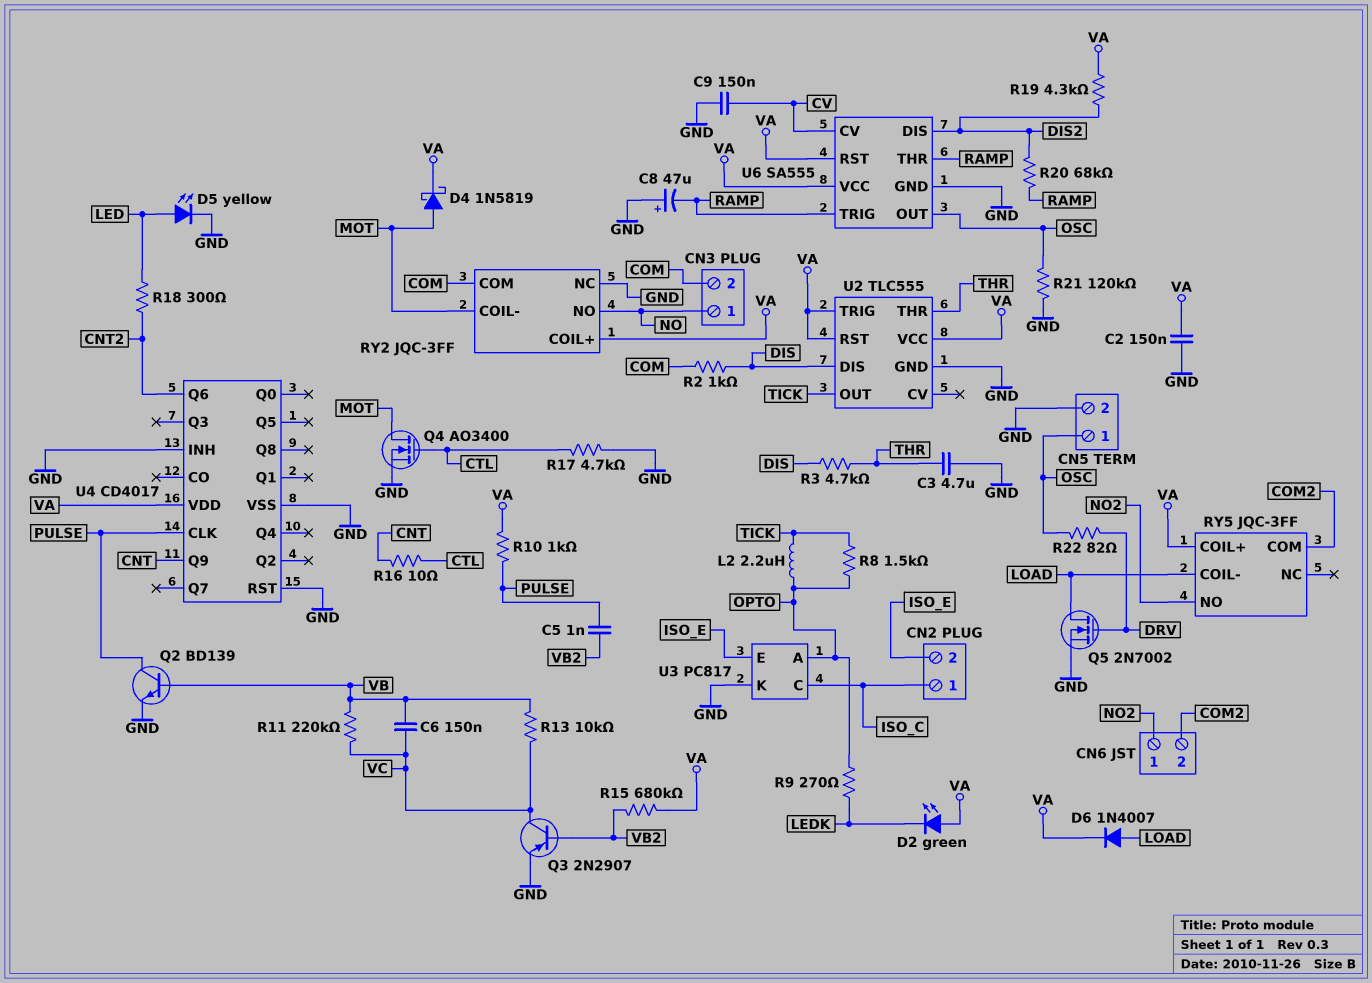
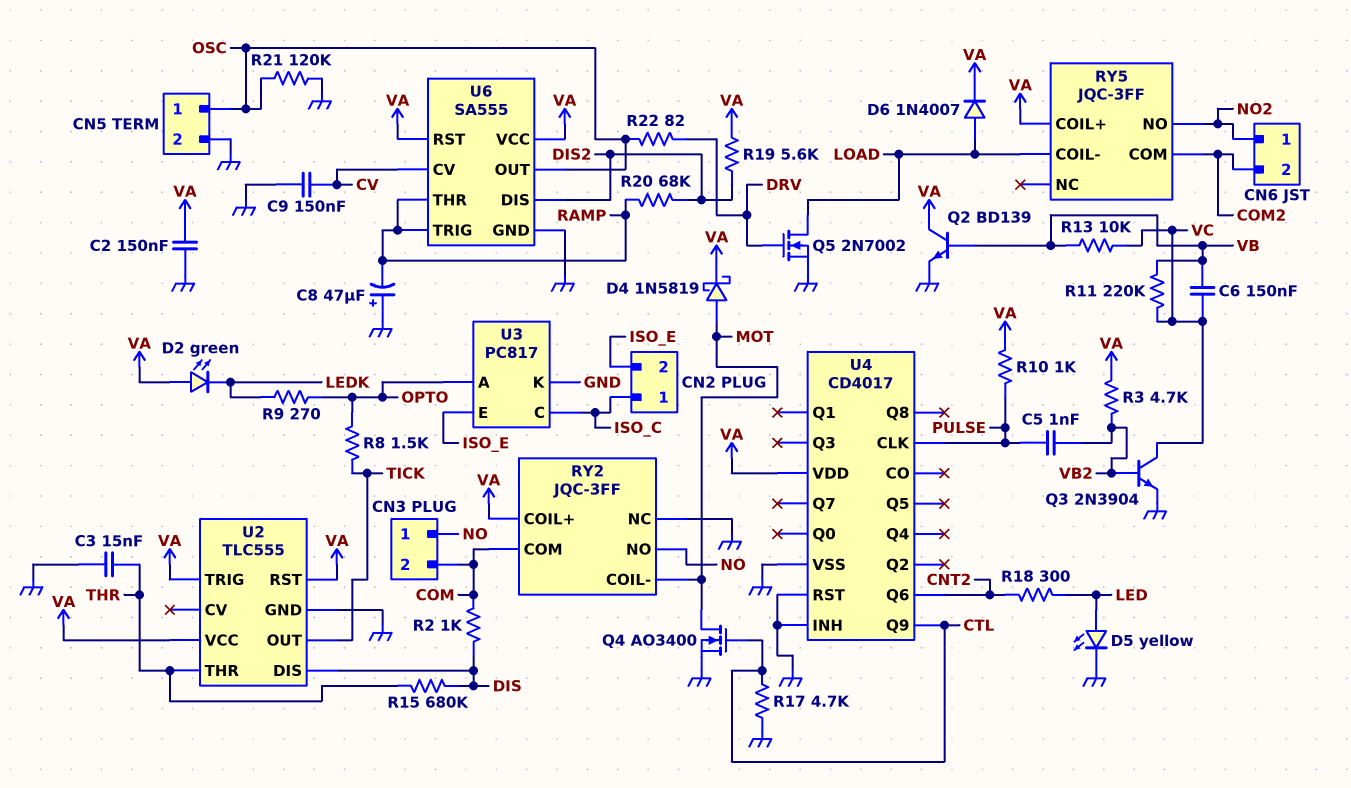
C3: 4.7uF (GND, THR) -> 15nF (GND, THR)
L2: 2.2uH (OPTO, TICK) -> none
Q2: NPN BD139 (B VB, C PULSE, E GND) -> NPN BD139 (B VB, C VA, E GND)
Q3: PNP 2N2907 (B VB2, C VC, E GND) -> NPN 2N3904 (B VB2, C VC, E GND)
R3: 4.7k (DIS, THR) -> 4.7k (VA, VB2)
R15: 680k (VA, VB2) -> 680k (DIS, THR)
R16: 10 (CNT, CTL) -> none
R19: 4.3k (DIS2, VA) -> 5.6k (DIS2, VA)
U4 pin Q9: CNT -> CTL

_____

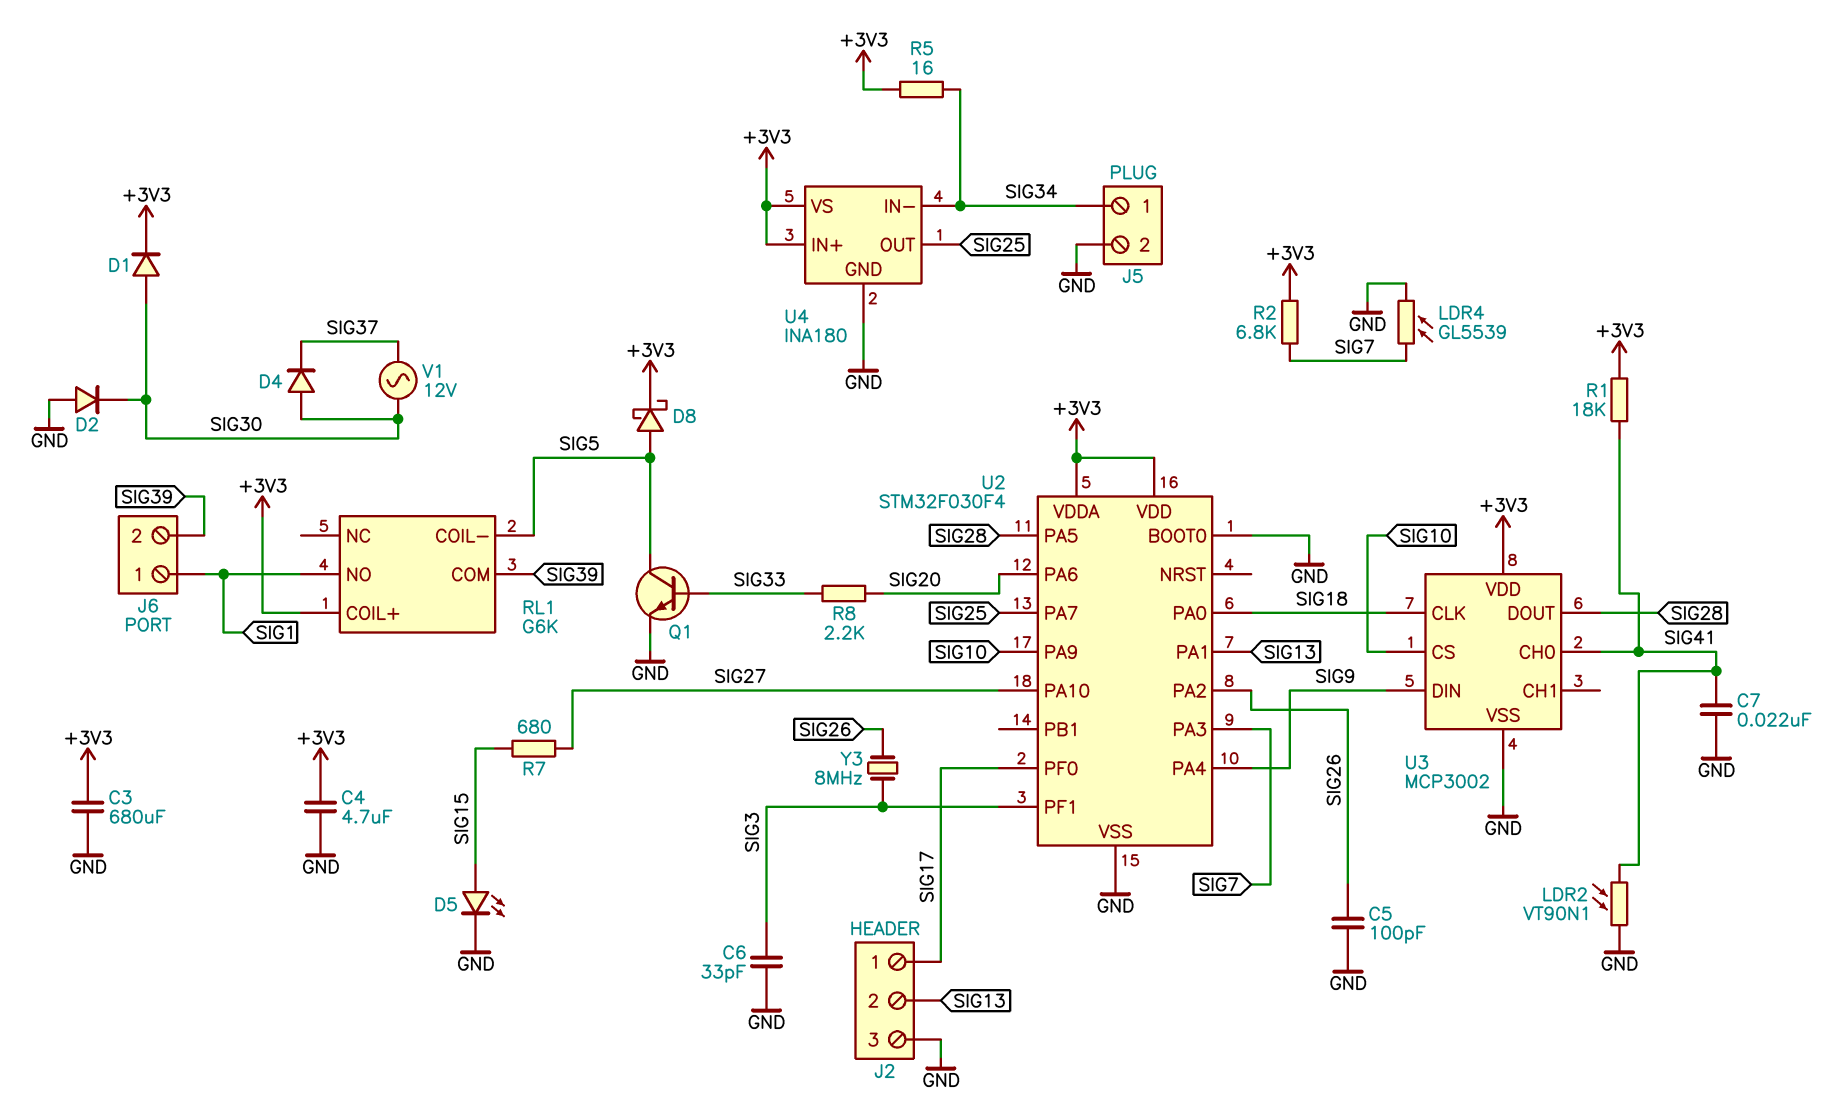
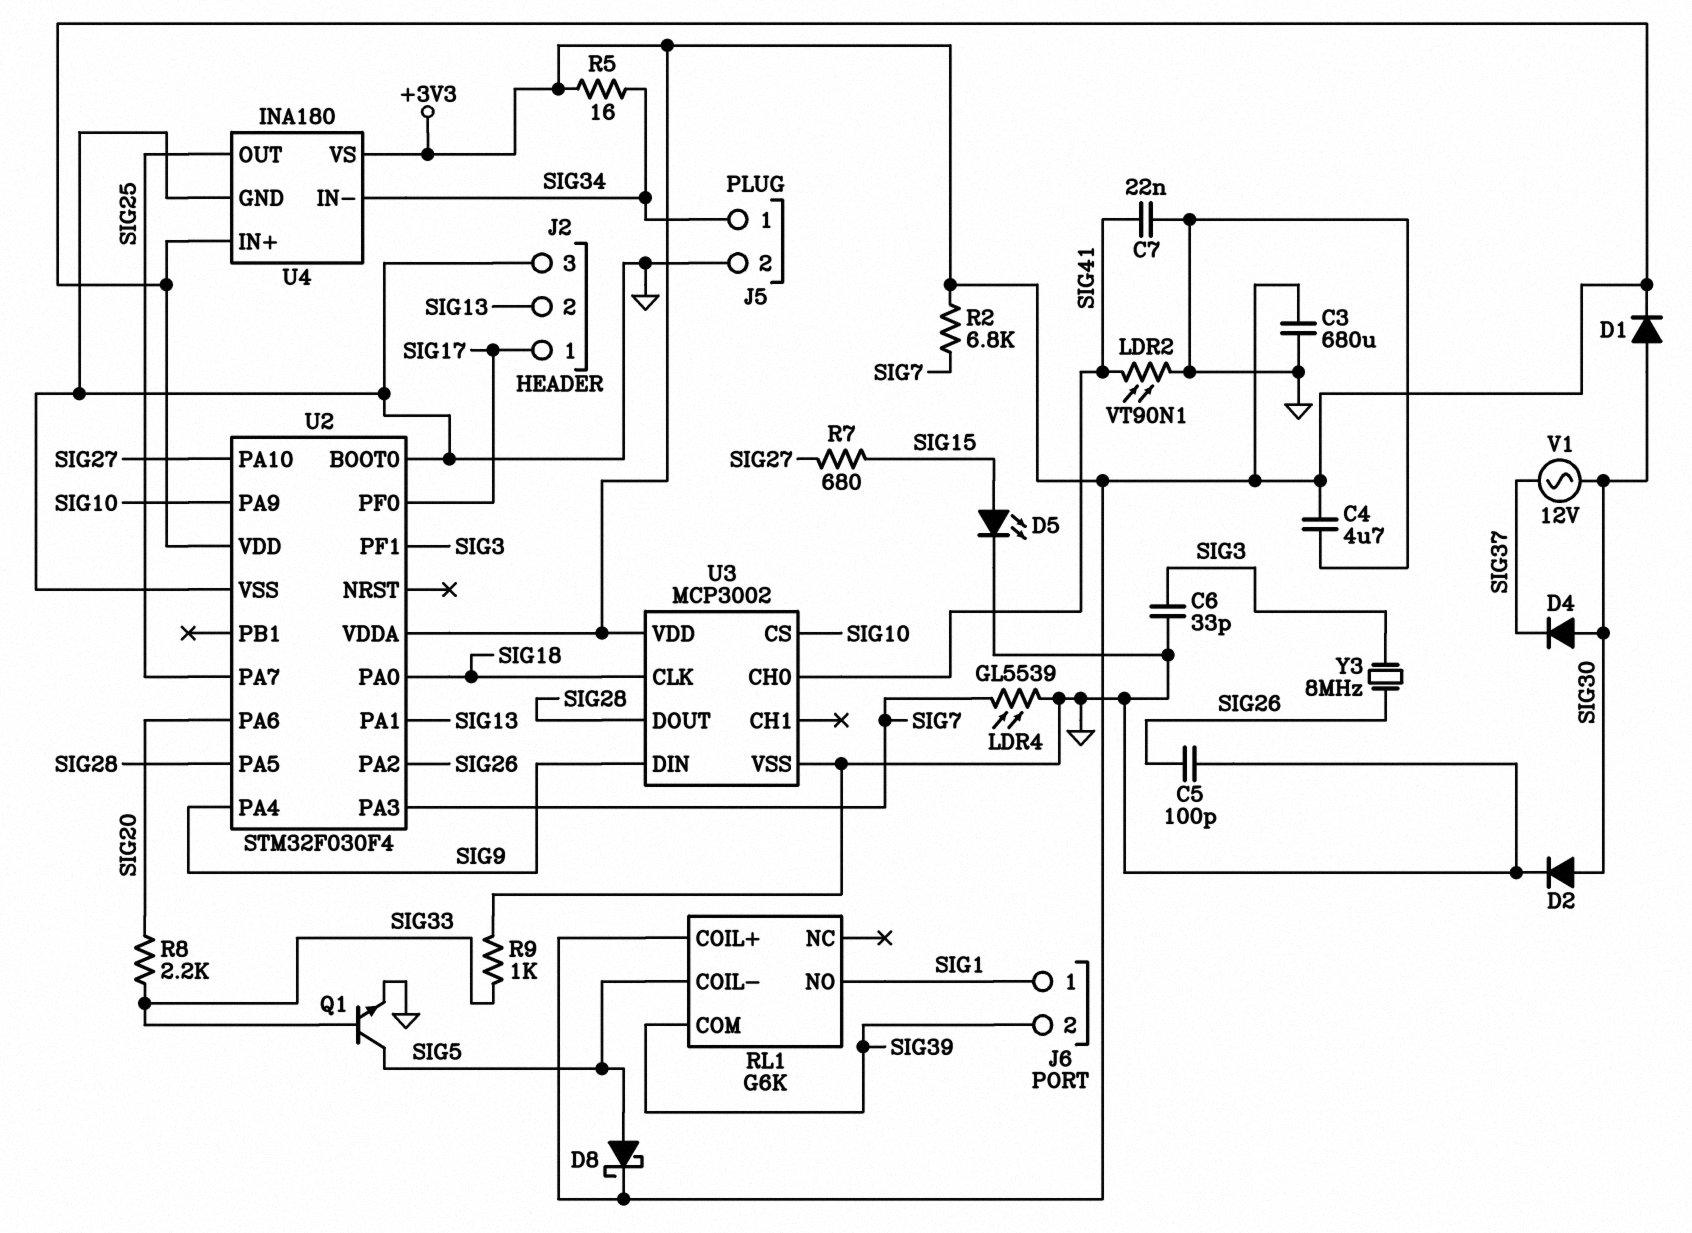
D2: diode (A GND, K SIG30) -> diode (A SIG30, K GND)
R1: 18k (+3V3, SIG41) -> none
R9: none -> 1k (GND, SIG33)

_____

[TRY IT] Among the entries above, find the line with "C3: 4.7uF (GND, THR) -> 15nF (GND, THR)" and the line with "U4 pin Q9: CNT -> CTL"; give again exactly these two lines and all lines between them.

[RESULT FOR THIS TASK]
C3: 4.7uF (GND, THR) -> 15nF (GND, THR)
L2: 2.2uH (OPTO, TICK) -> none
Q2: NPN BD139 (B VB, C PULSE, E GND) -> NPN BD139 (B VB, C VA, E GND)
Q3: PNP 2N2907 (B VB2, C VC, E GND) -> NPN 2N3904 (B VB2, C VC, E GND)
R3: 4.7k (DIS, THR) -> 4.7k (VA, VB2)
R15: 680k (VA, VB2) -> 680k (DIS, THR)
R16: 10 (CNT, CTL) -> none
R19: 4.3k (DIS2, VA) -> 5.6k (DIS2, VA)
U4 pin Q9: CNT -> CTL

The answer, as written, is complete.